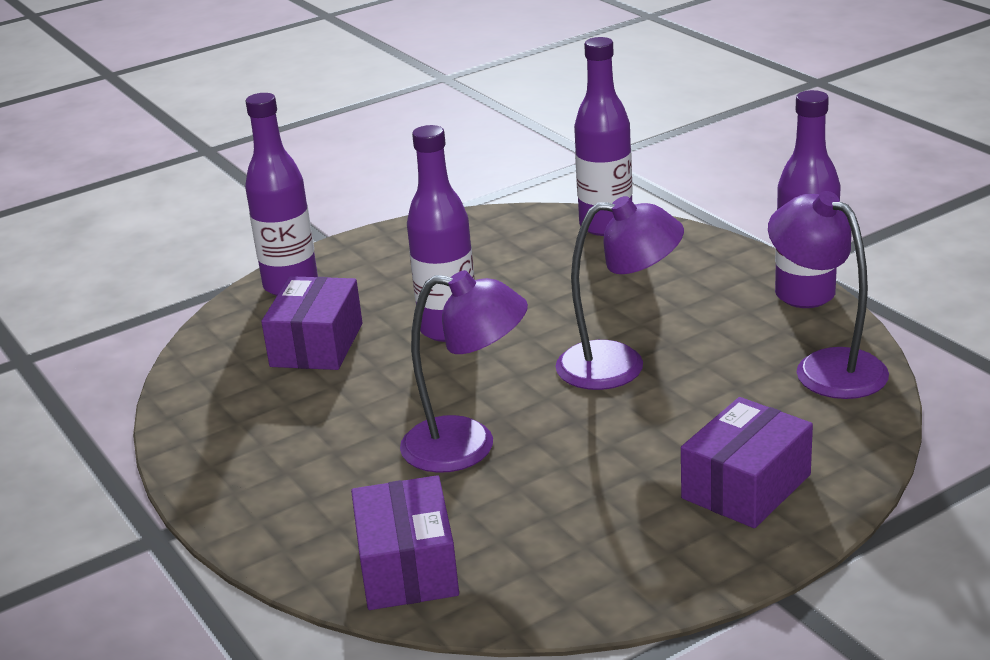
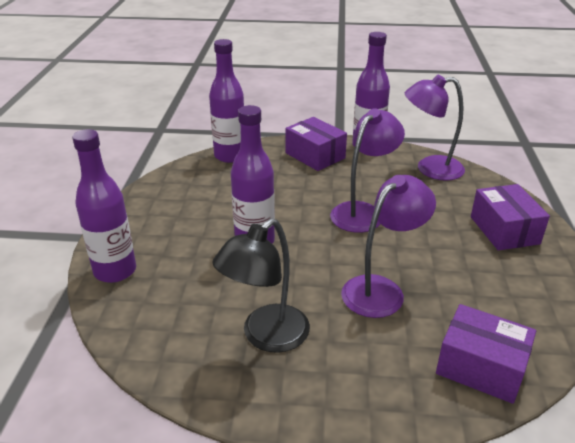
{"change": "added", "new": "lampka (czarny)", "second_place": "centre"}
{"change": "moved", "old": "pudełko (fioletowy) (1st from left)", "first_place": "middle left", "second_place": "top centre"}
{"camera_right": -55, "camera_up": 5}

§

» Task to complete:
Return the line where "(fioletowy) (1st from" appears, then every line after it to the end of the listing, all exactly as written.

» The answer:
{"change": "moved", "old": "pudełko (fioletowy) (1st from left)", "first_place": "middle left", "second_place": "top centre"}
{"camera_right": -55, "camera_up": 5}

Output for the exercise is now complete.